Prompt :: Go through the lines below and copy each one that holds the string "none".
───── Extracted information ─────
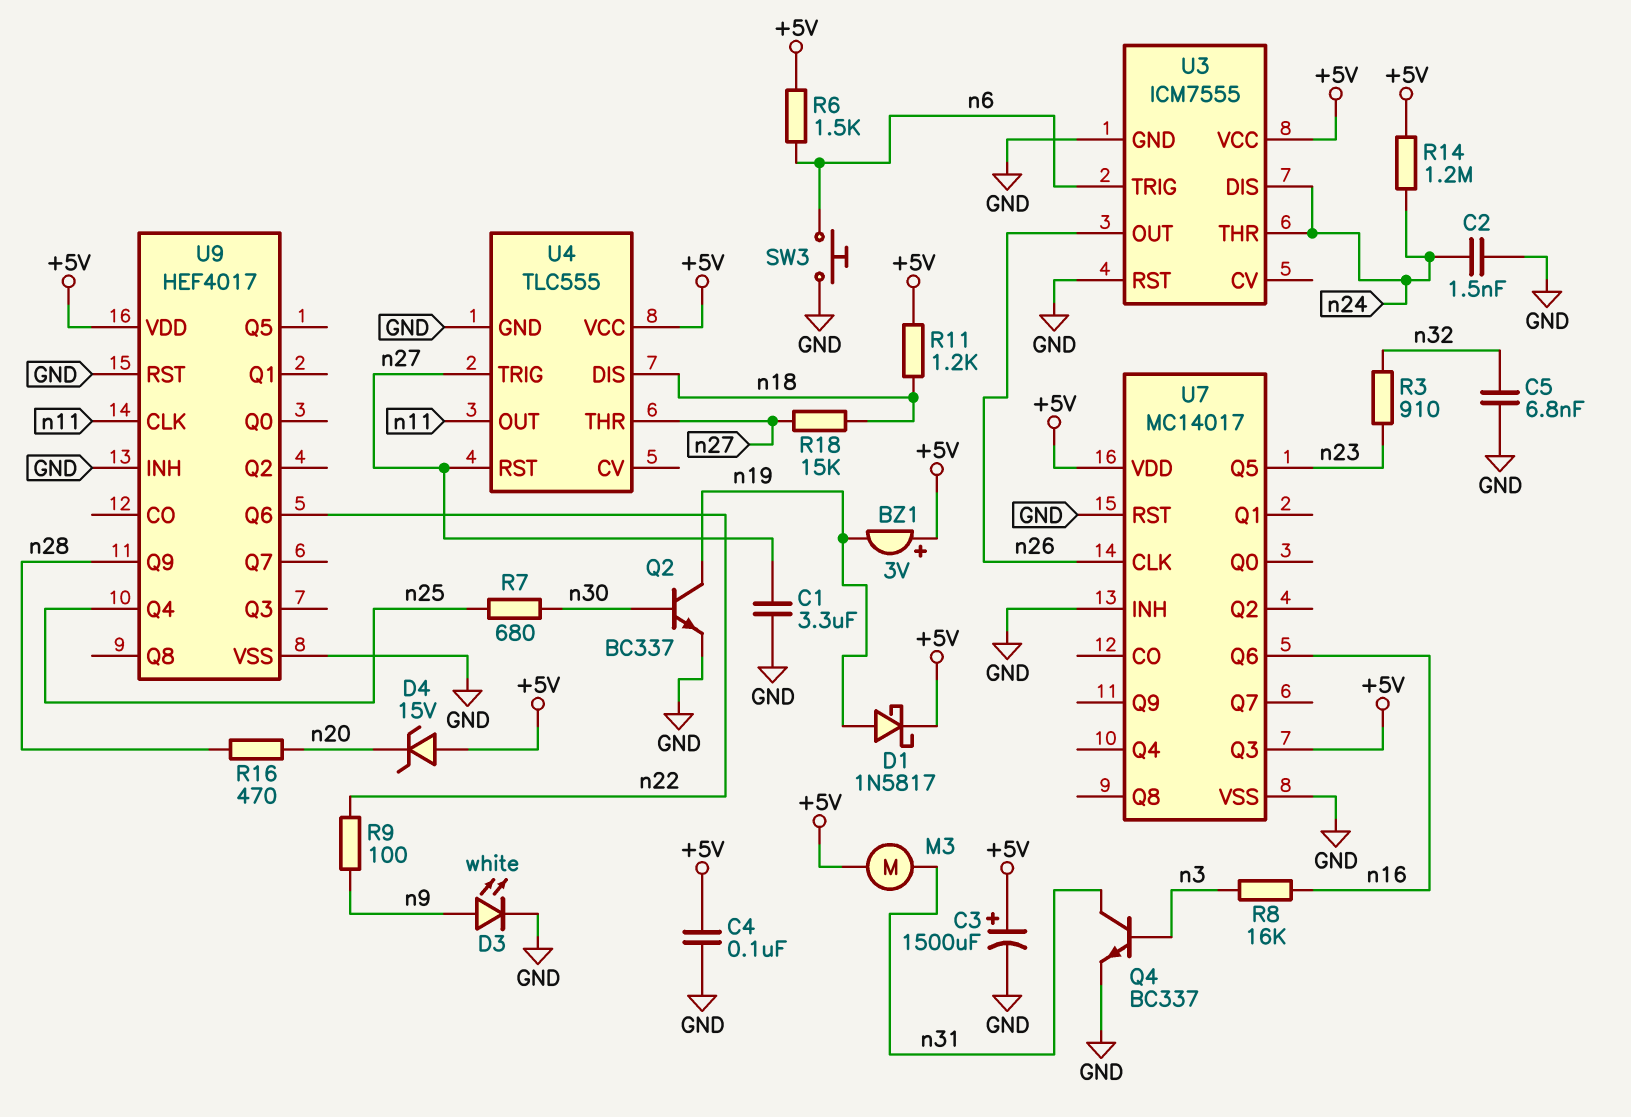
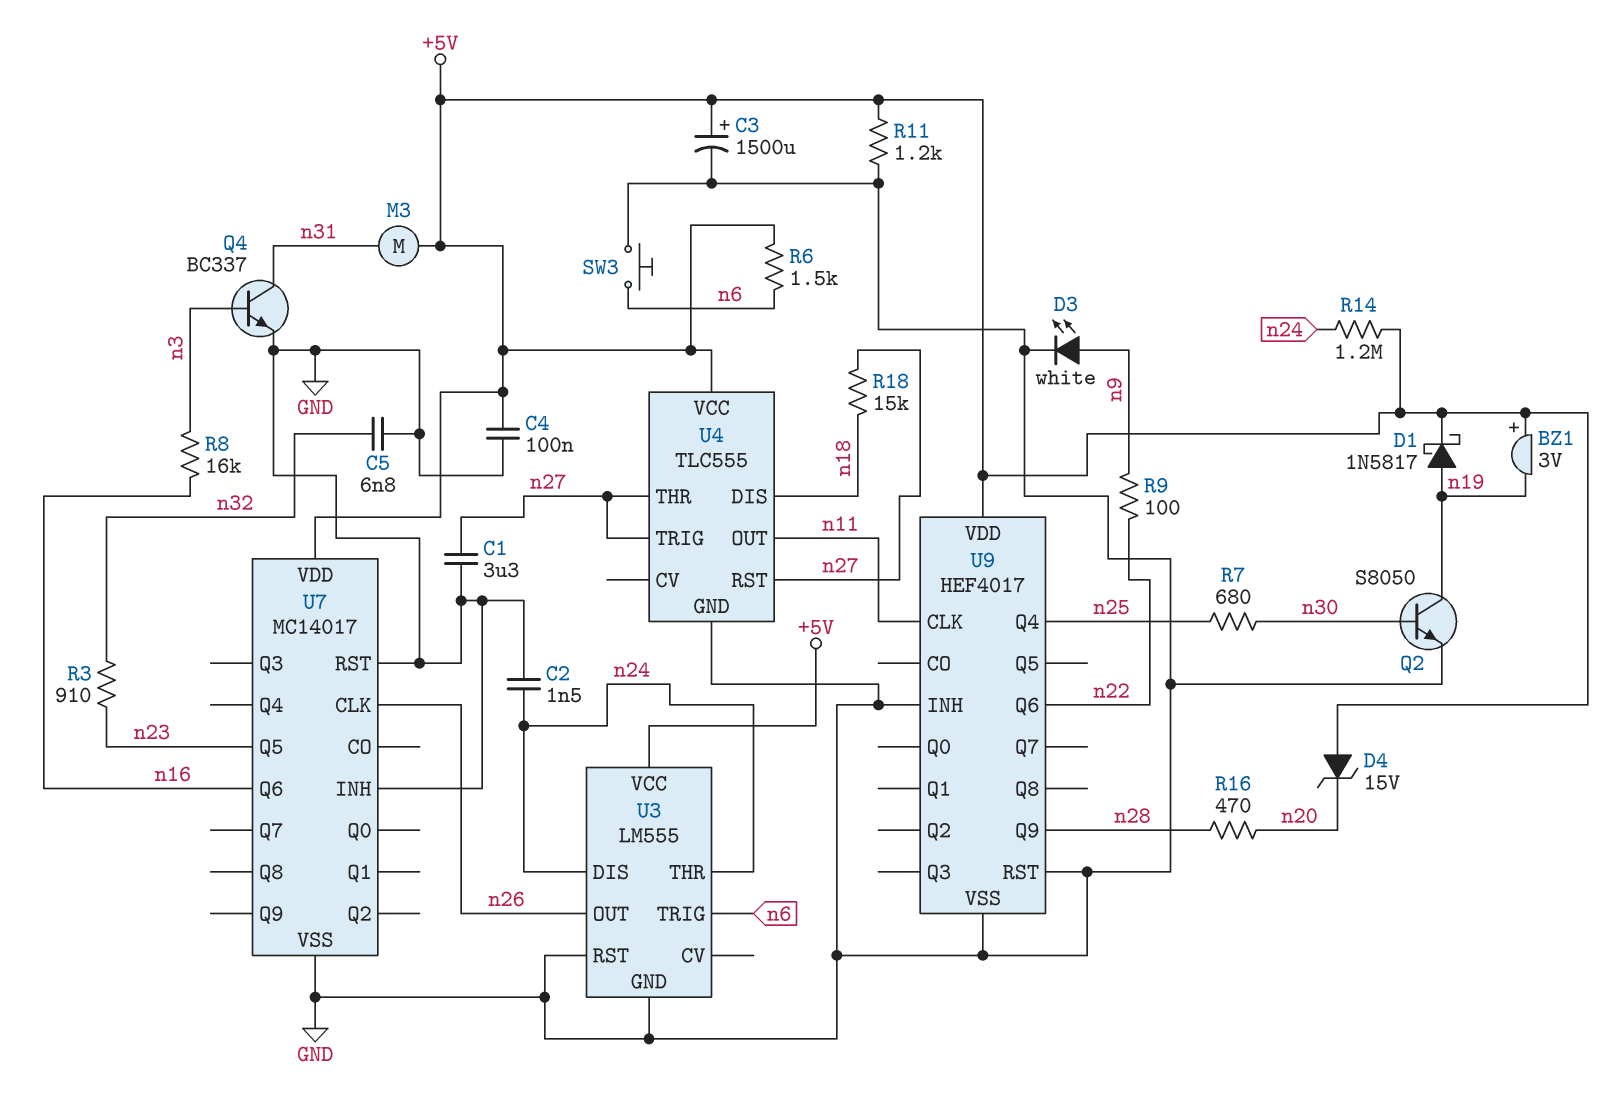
Q2: NPN BC337 (B n30, C n19, E GND) -> NPN S8050 (B n30, C n19, E GND)
R11: 1.2k (+5V, n18) -> 1.2k (+5V, GND)
U3: ICM7555 -> LM555
U7 pin Q3: +5V -> none

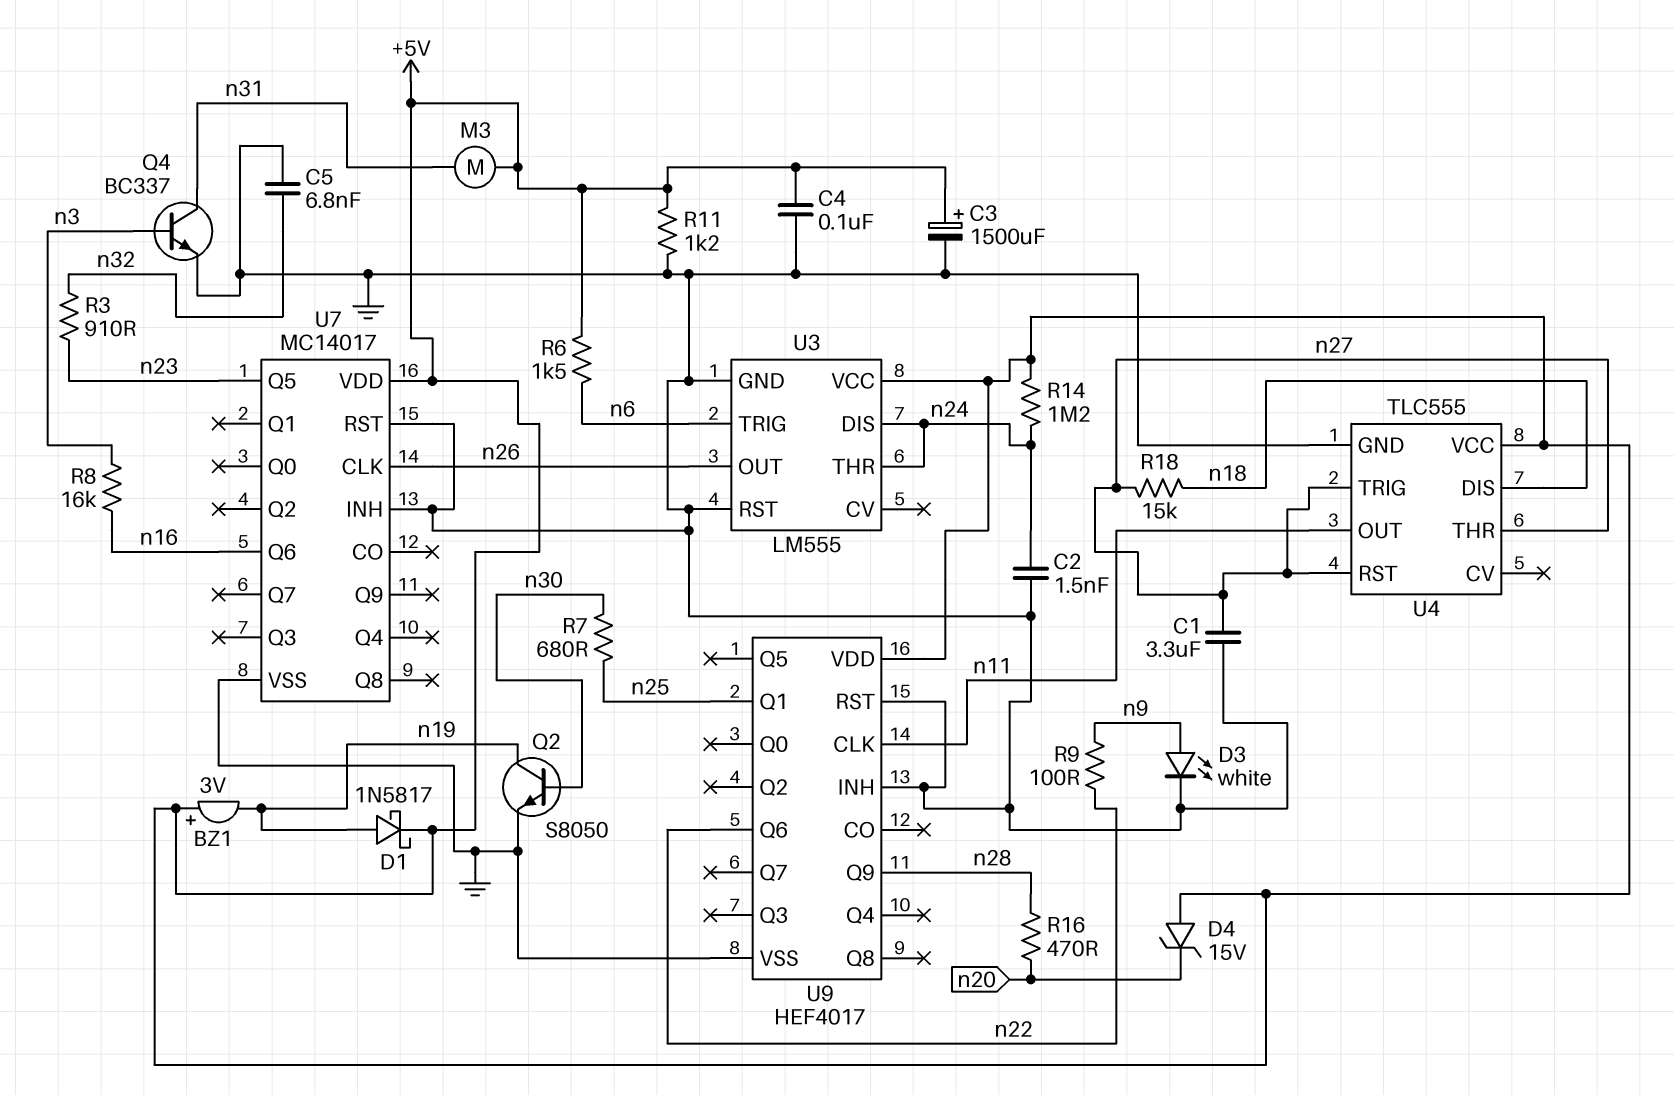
SW3: button (GND, n6) -> none
U9 pin Q1: none -> n25
U9 pin Q4: n25 -> none

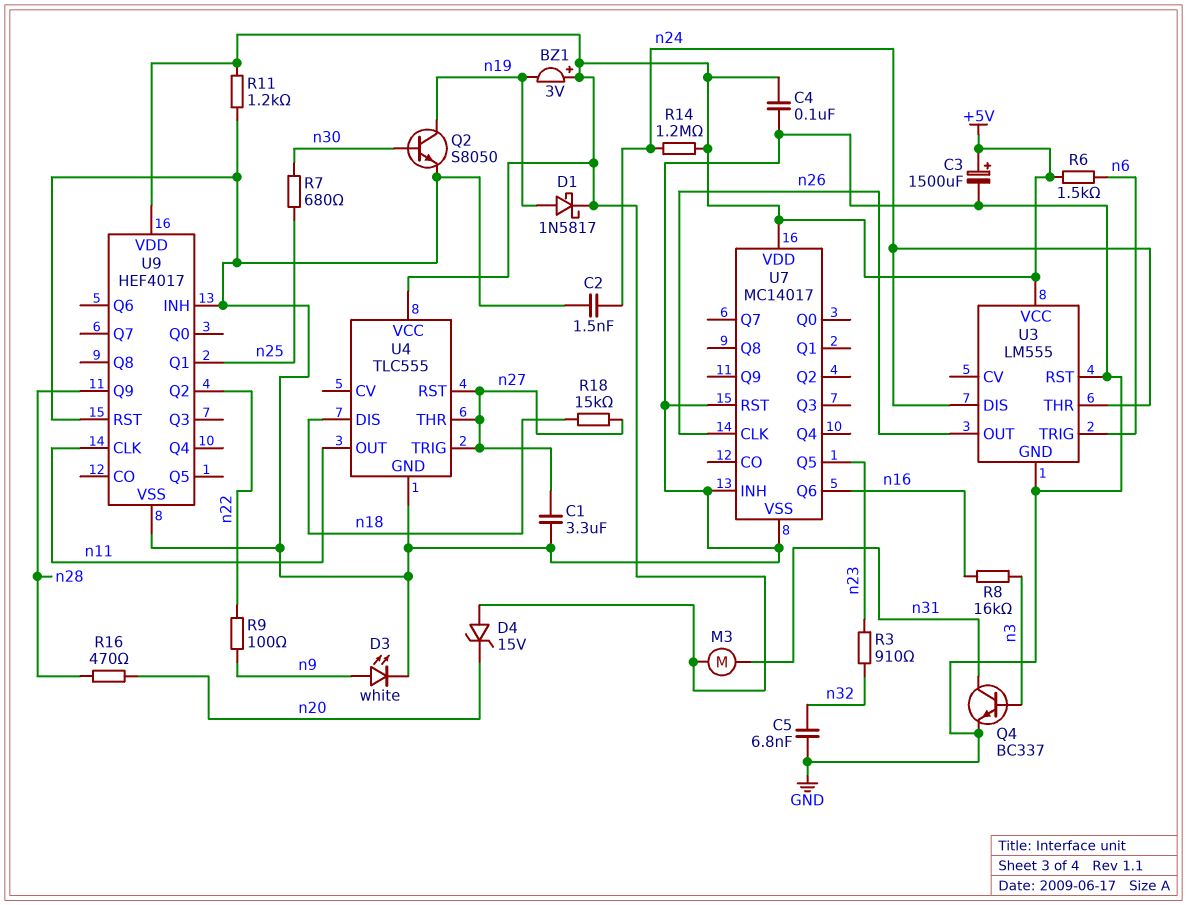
U9 pin Q2: none -> n22
U9 pin Q6: n22 -> none

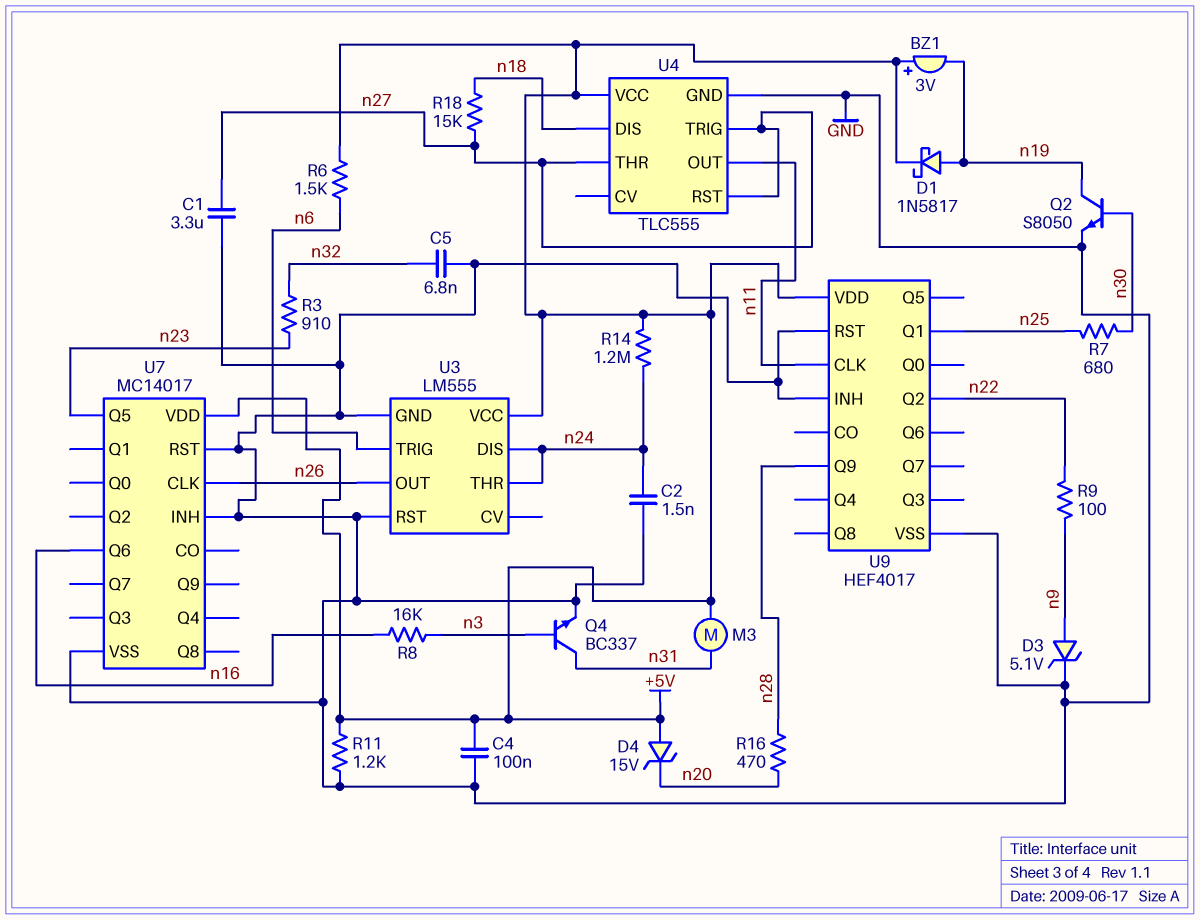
C3: 1500uF (plus +5V, minus GND) -> none
D3: LED white (A n9, K GND) -> zener 5.1V (A n9, K GND)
─────
Finished exercise ::
U7 pin Q3: +5V -> none
SW3: button (GND, n6) -> none
U9 pin Q1: none -> n25
U9 pin Q4: n25 -> none
U9 pin Q2: none -> n22
U9 pin Q6: n22 -> none
C3: 1500uF (plus +5V, minus GND) -> none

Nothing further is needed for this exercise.